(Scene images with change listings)

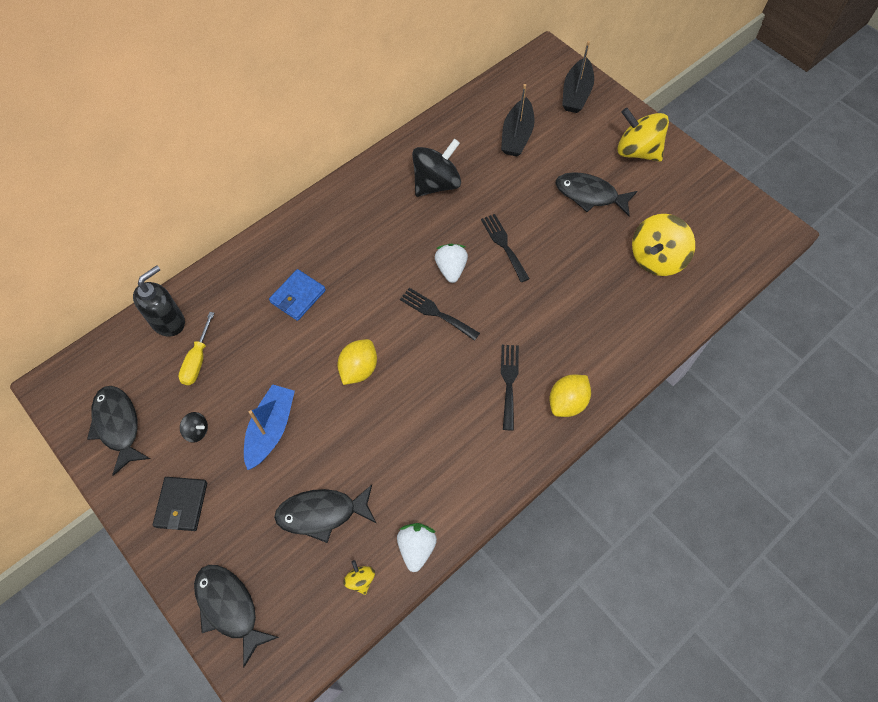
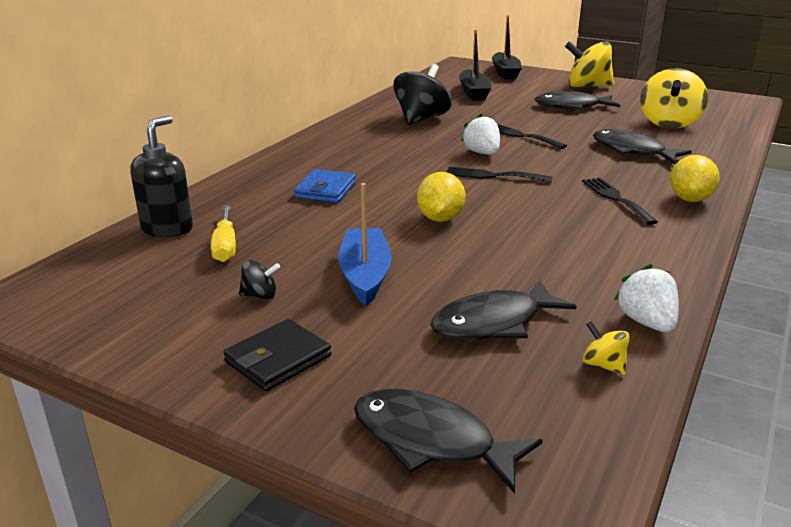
camera: 20 degrees left, 35 degrees down
black fish [87,386,150,476] -> black fish moved to [593,129,692,163]
black wallet [153,477,207,531] -> black wallet turned 60 degrees clockwise [223,319,331,391]

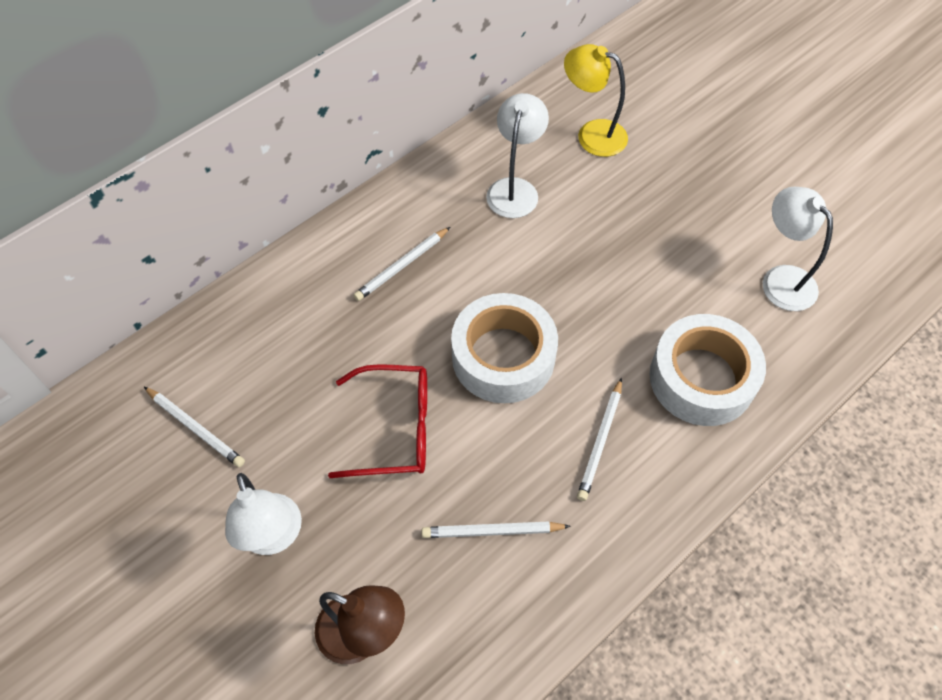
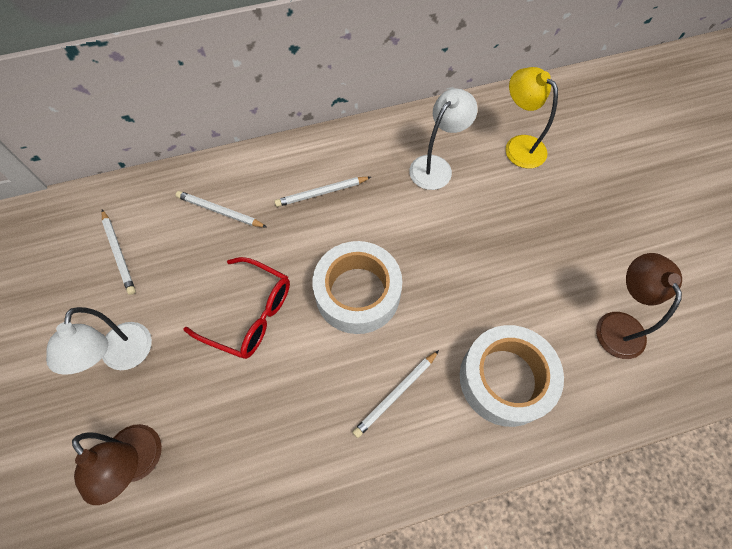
camera: 25 degrees right, 5 degrees up
white pencil [422,522,571,538] -> white pencil moved to [176,191,267,228]
white lamp [762,187,833,311] -> brown lamp [596,253,682,359]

**Directions for this task**
Transcribe exactly, please, the lines from the one with "white pencil [422,522,571,538]" to the last line of the entries above, ends included.

**Result for this exercise**
white pencil [422,522,571,538] -> white pencil moved to [176,191,267,228]
white lamp [762,187,833,311] -> brown lamp [596,253,682,359]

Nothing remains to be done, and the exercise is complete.